> Data extract
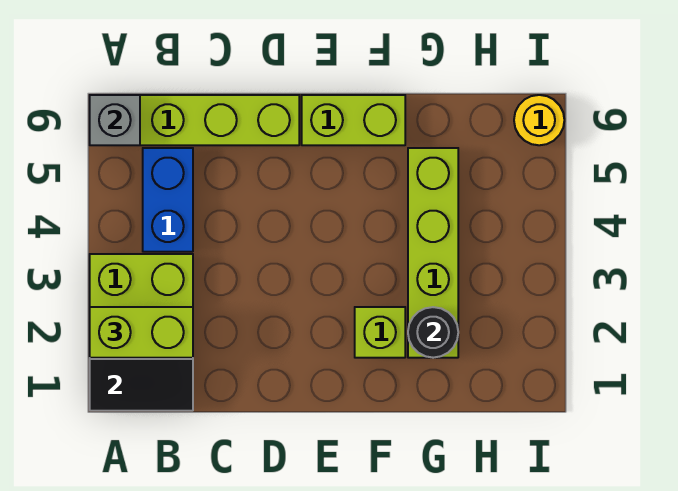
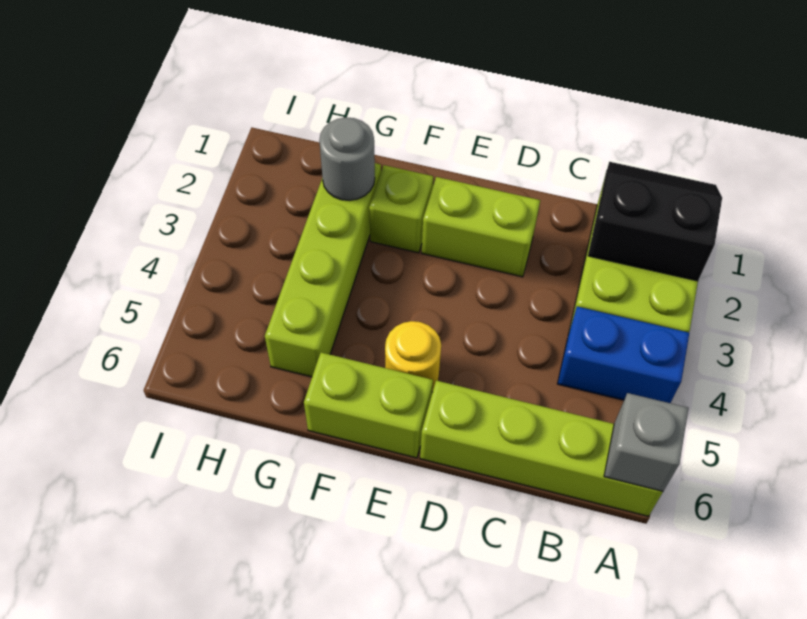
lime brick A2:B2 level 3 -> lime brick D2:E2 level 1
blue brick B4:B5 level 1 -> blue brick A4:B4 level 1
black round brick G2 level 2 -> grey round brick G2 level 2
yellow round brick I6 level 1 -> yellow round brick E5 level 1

> Task statement
The whole listing above must be set down again exactly, but without its images.

> Exercise response
lime brick A2:B2 level 3 -> lime brick D2:E2 level 1
blue brick B4:B5 level 1 -> blue brick A4:B4 level 1
black round brick G2 level 2 -> grey round brick G2 level 2
yellow round brick I6 level 1 -> yellow round brick E5 level 1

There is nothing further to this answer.